### Assignment
Everything in the data below except the pictures must be repeated word for word.

Records Start Marker

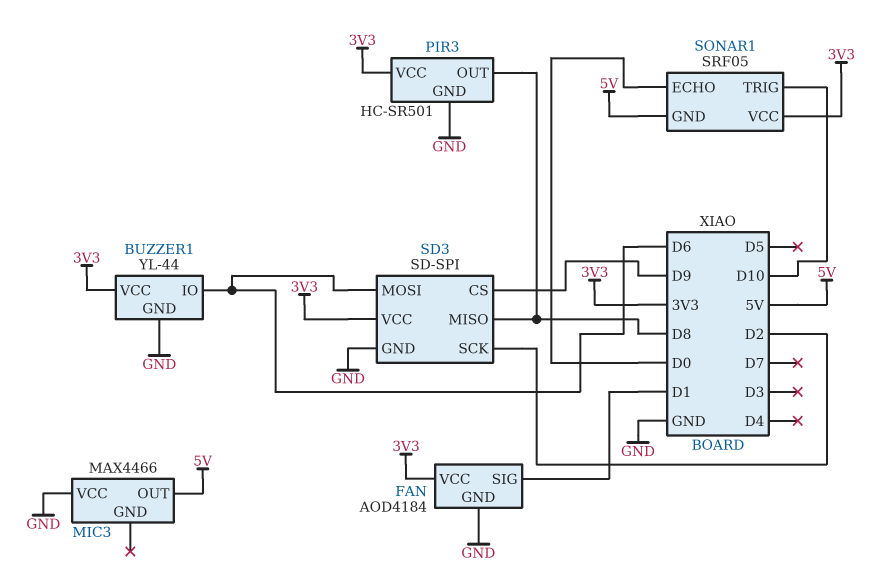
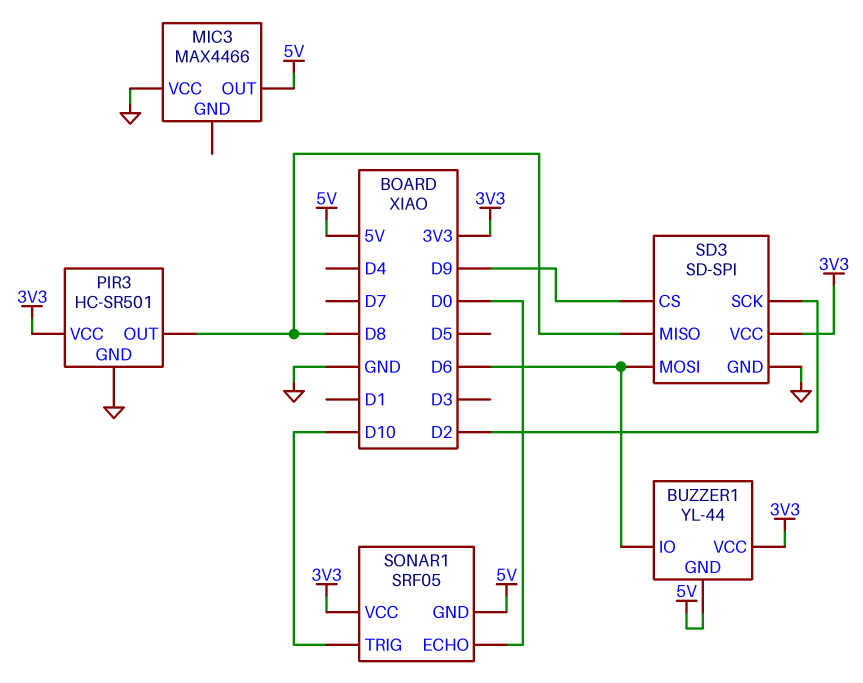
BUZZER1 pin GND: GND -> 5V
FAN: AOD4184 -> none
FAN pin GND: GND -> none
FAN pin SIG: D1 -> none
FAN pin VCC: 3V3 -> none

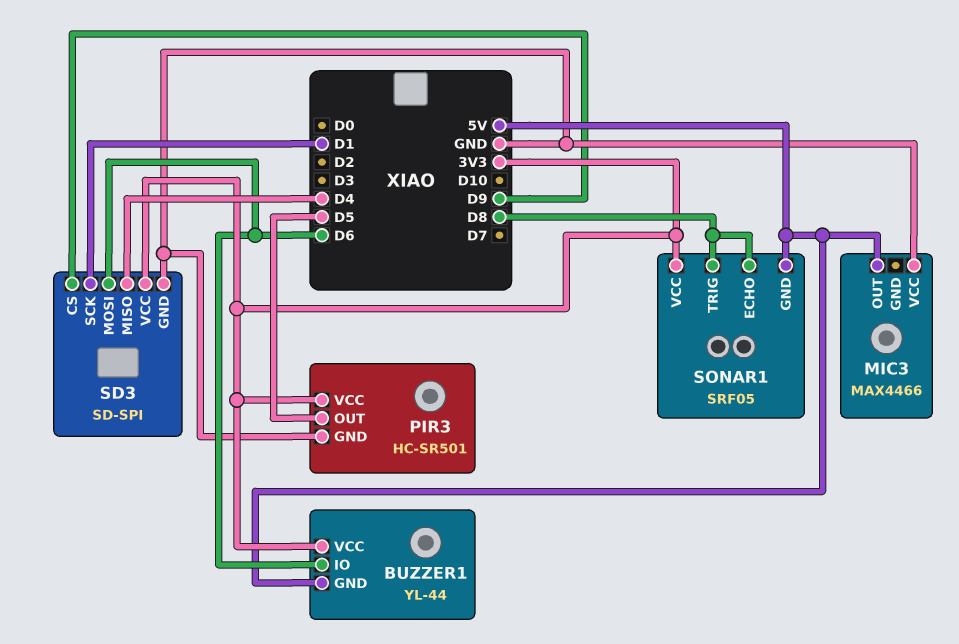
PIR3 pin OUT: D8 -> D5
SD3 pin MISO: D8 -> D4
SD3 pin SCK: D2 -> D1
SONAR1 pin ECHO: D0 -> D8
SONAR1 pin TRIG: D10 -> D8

Records End Marker

### Your solution
BUZZER1 pin GND: GND -> 5V
FAN: AOD4184 -> none
FAN pin GND: GND -> none
FAN pin SIG: D1 -> none
FAN pin VCC: 3V3 -> none

PIR3 pin OUT: D8 -> D5
SD3 pin MISO: D8 -> D4
SD3 pin SCK: D2 -> D1
SONAR1 pin ECHO: D0 -> D8
SONAR1 pin TRIG: D10 -> D8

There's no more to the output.